■ **Exercise prompt**
Omitting all images, give the entries that follow again exactly as they read.

START Dataset excerpts

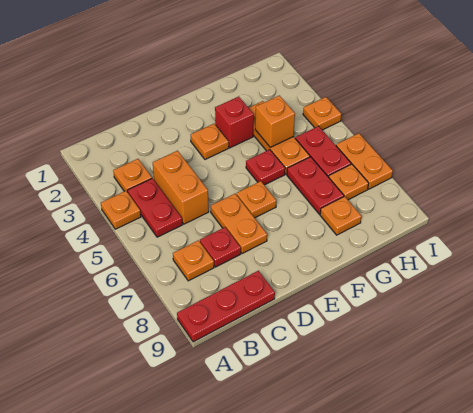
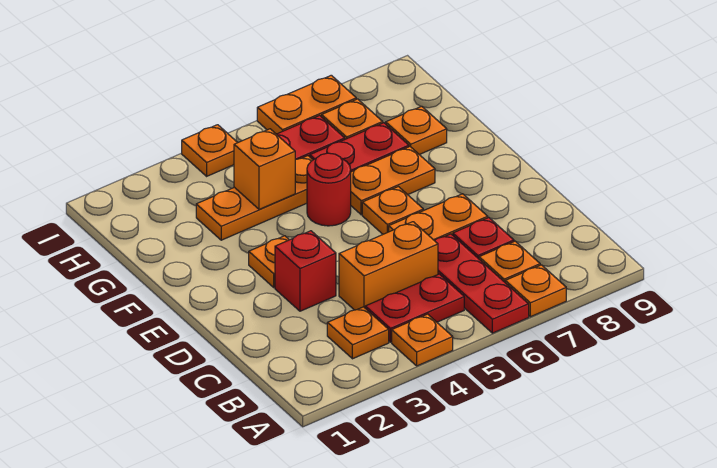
none -> orange plate A7 level 1
red plate A9:C9 level 1 -> red plate A6:C6 level 1
red brick F3 level 1 -> red brick D3 level 1
red plate F5 level 1 -> red round brick F5 level 1
none -> orange plate F6:F7 level 1

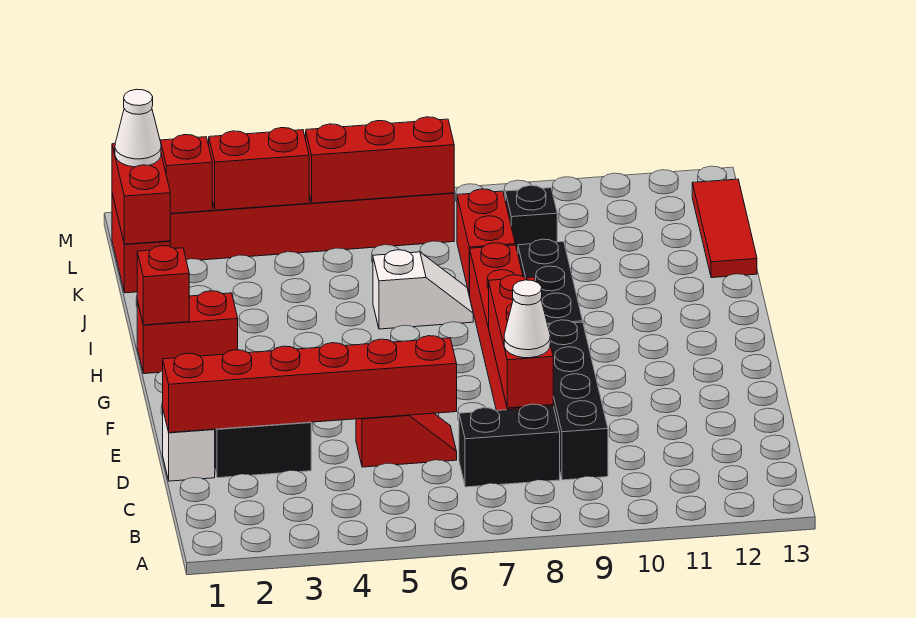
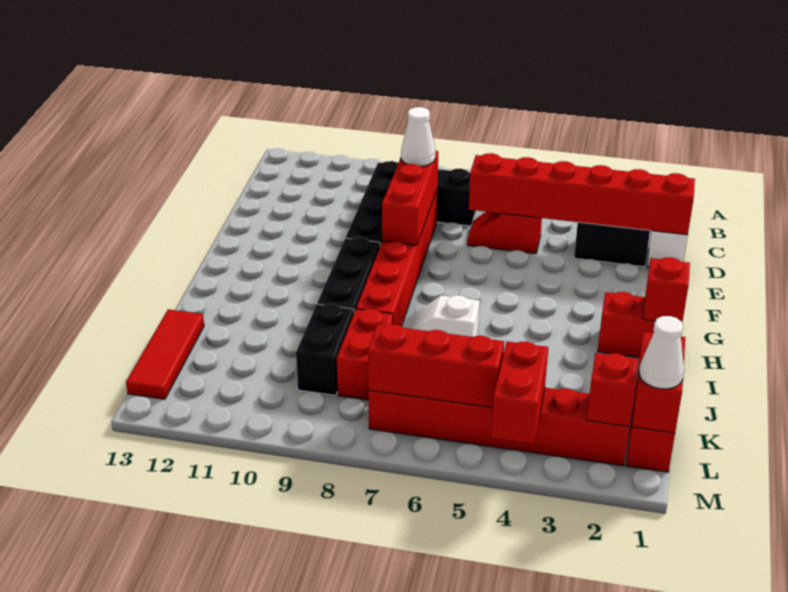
black brick K9 level 1 -> black brick J9:K9 level 1
red brick L3:L4 level 2 -> red brick L4:M4 level 2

END Dataset excerpts

■ **Response to the task**
none -> orange plate A7 level 1
red plate A9:C9 level 1 -> red plate A6:C6 level 1
red brick F3 level 1 -> red brick D3 level 1
red plate F5 level 1 -> red round brick F5 level 1
none -> orange plate F6:F7 level 1

black brick K9 level 1 -> black brick J9:K9 level 1
red brick L3:L4 level 2 -> red brick L4:M4 level 2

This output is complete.